| TASK OBJECTIVE |
Beneath this instruction is a block of data; output from it exactly the lines that run from the one containing "RTC pin SQW: A2 -> D12" through the one containing "GAS pin GND: none -> GND", inclusive.

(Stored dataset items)
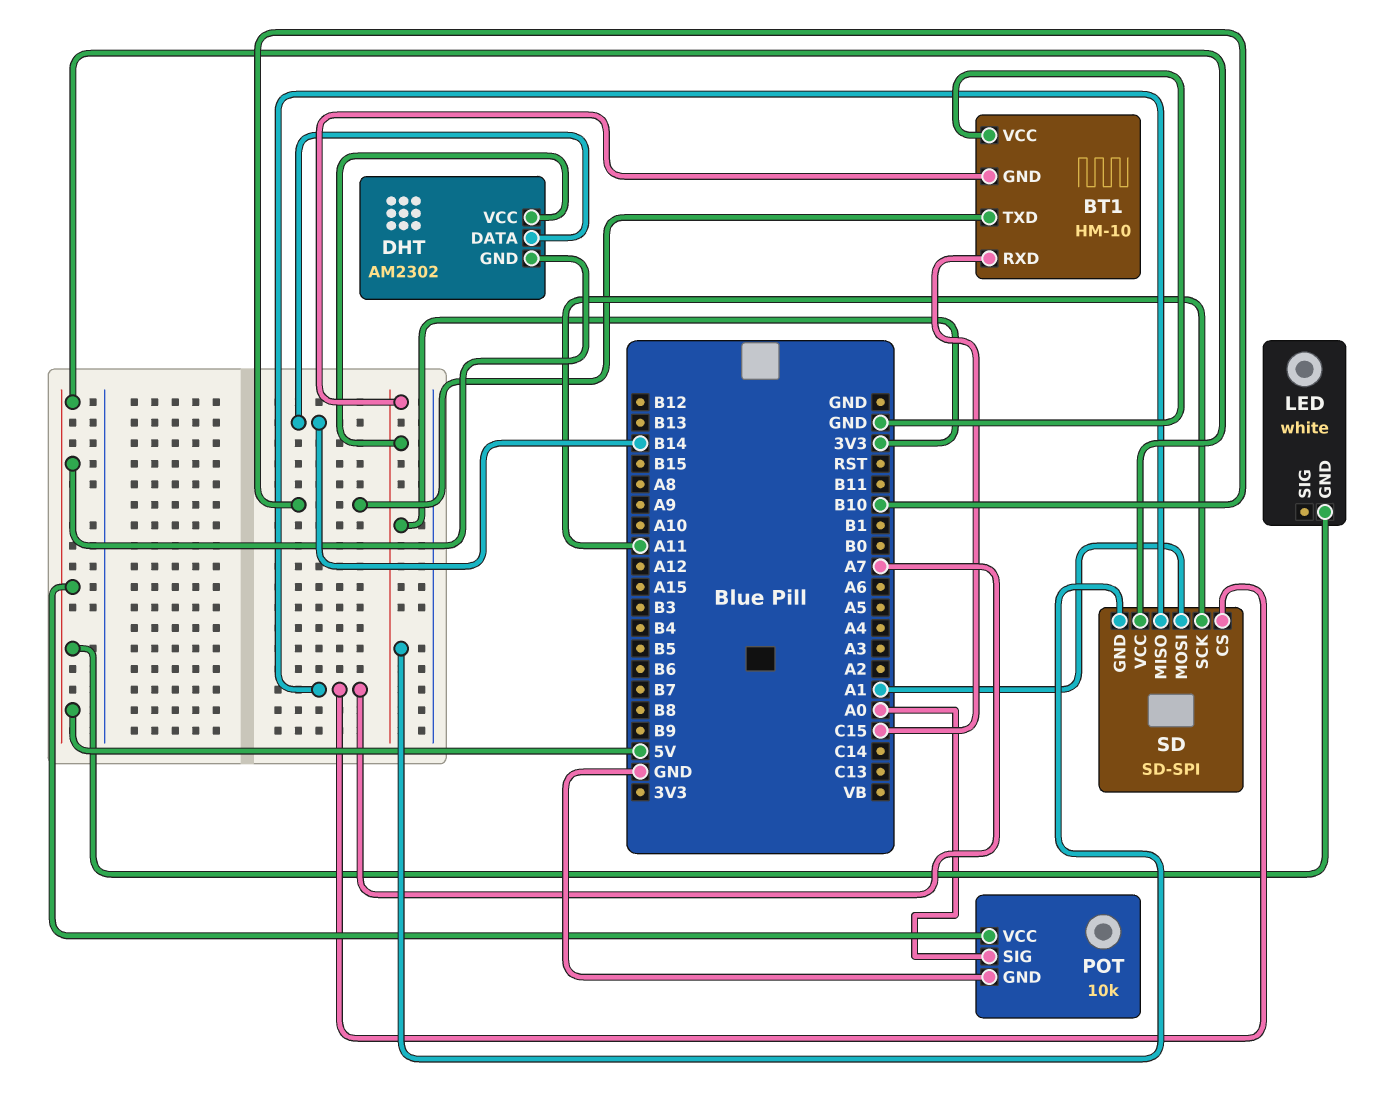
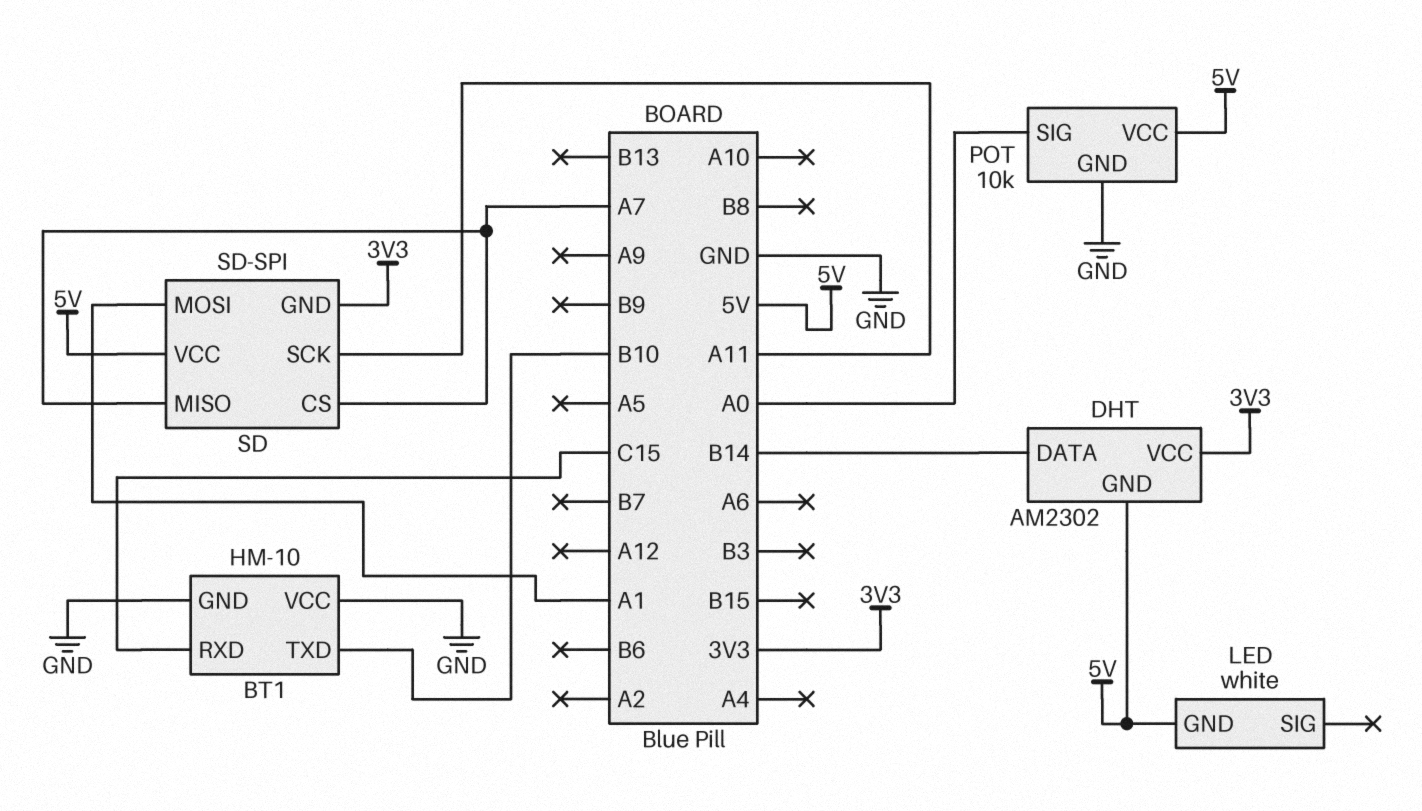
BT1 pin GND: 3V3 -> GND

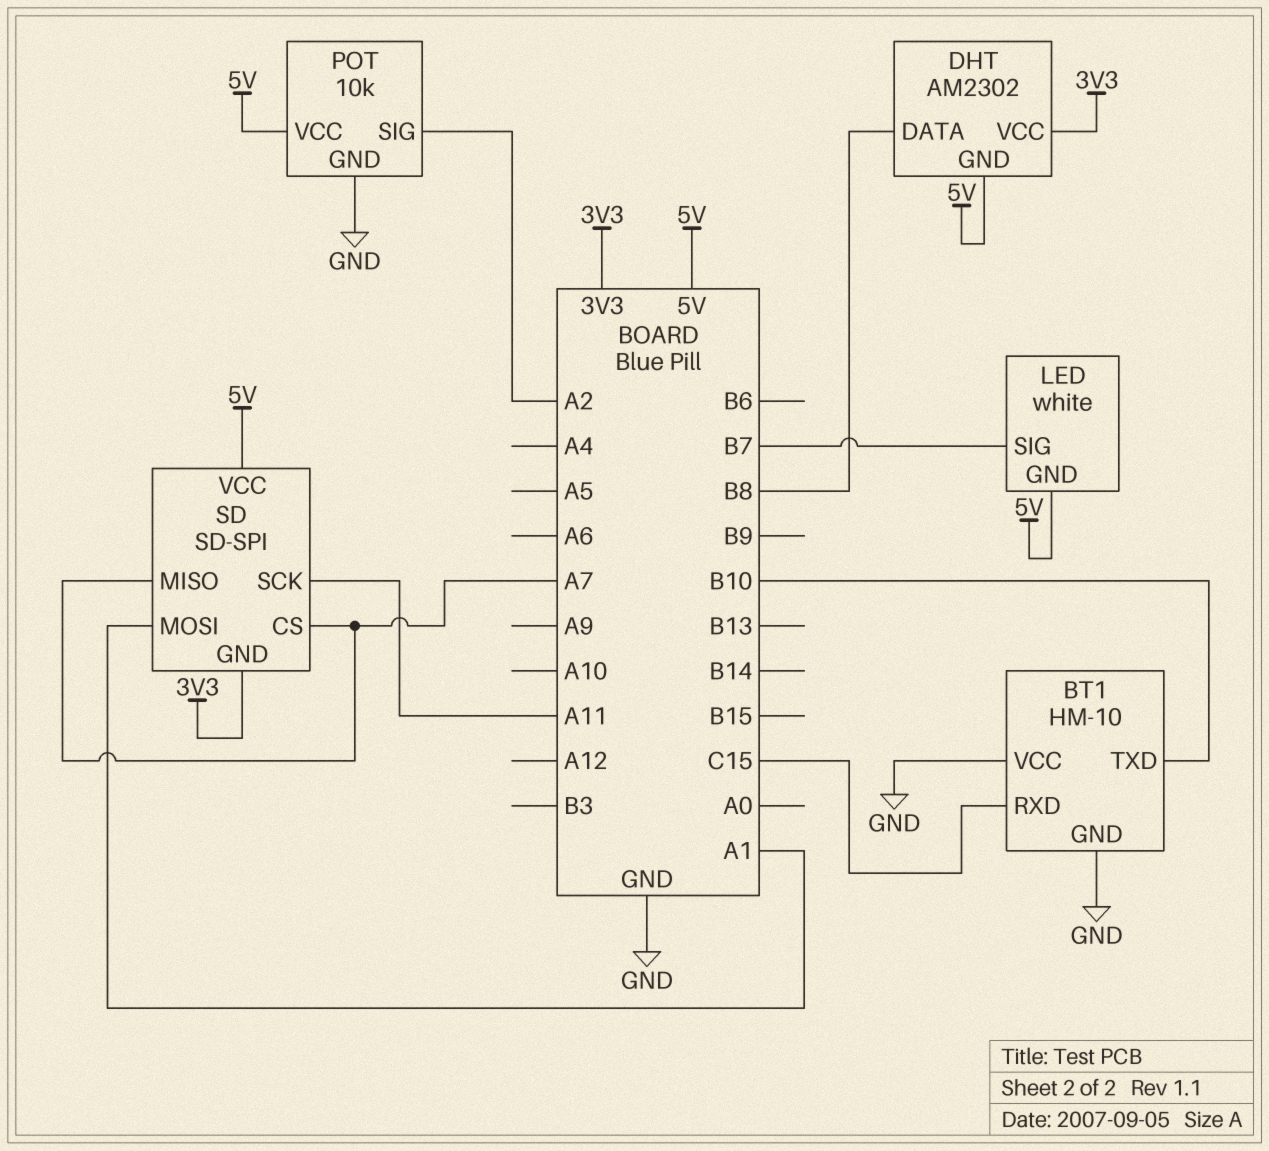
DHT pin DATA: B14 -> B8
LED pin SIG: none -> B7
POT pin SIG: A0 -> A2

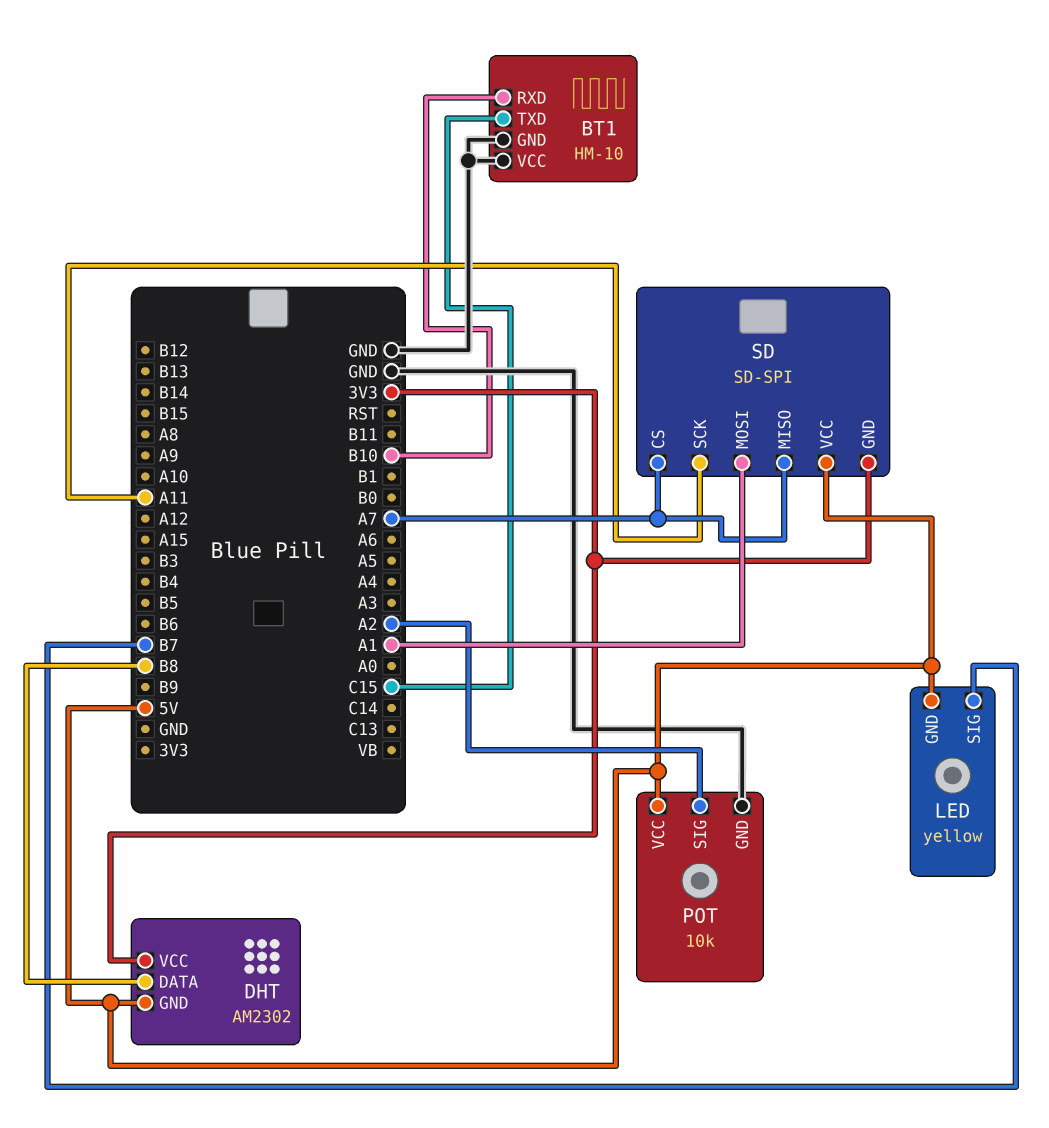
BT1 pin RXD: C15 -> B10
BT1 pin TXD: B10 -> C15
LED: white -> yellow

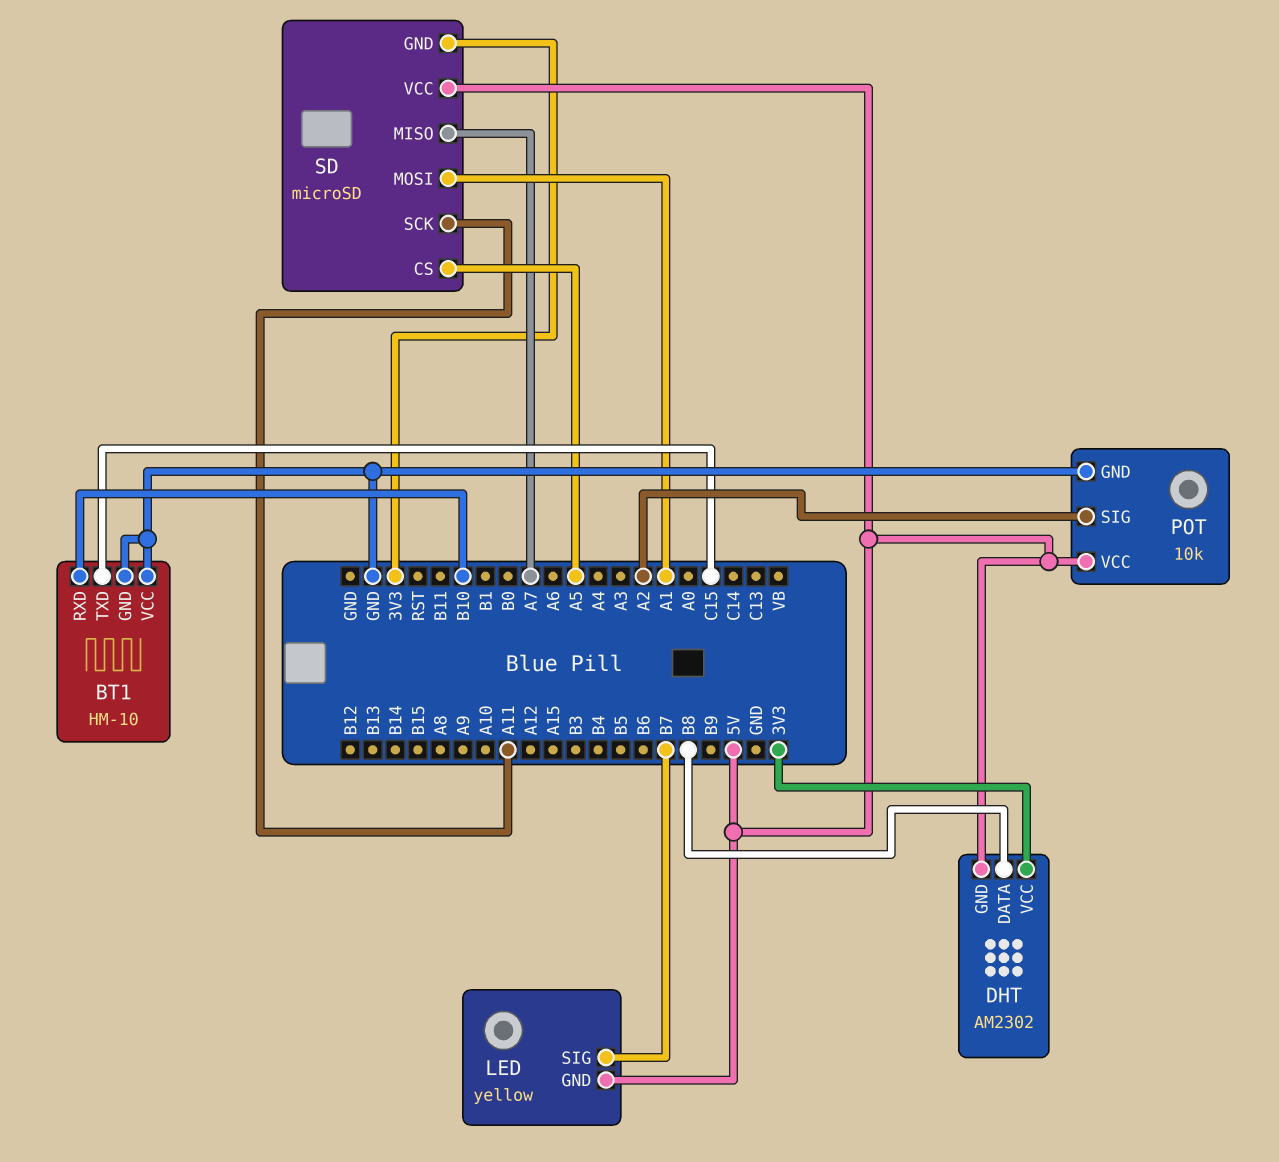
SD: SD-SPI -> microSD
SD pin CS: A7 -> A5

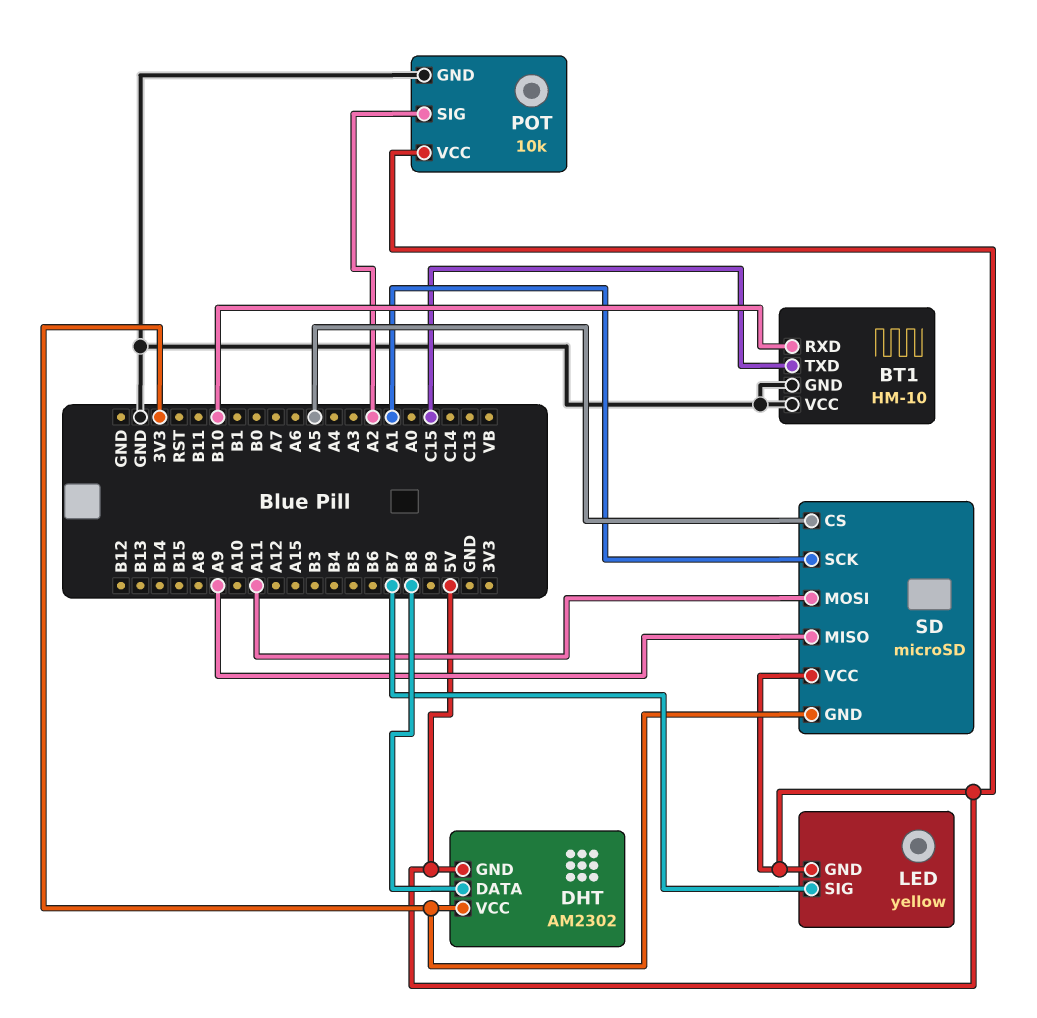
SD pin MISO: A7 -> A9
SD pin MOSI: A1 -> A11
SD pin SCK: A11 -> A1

--

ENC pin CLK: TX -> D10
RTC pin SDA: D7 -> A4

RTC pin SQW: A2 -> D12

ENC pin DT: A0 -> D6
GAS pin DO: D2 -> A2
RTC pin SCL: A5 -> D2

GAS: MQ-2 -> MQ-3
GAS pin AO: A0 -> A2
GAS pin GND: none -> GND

| YOUR SOLUTION |
RTC pin SQW: A2 -> D12

ENC pin DT: A0 -> D6
GAS pin DO: D2 -> A2
RTC pin SCL: A5 -> D2

GAS: MQ-2 -> MQ-3
GAS pin AO: A0 -> A2
GAS pin GND: none -> GND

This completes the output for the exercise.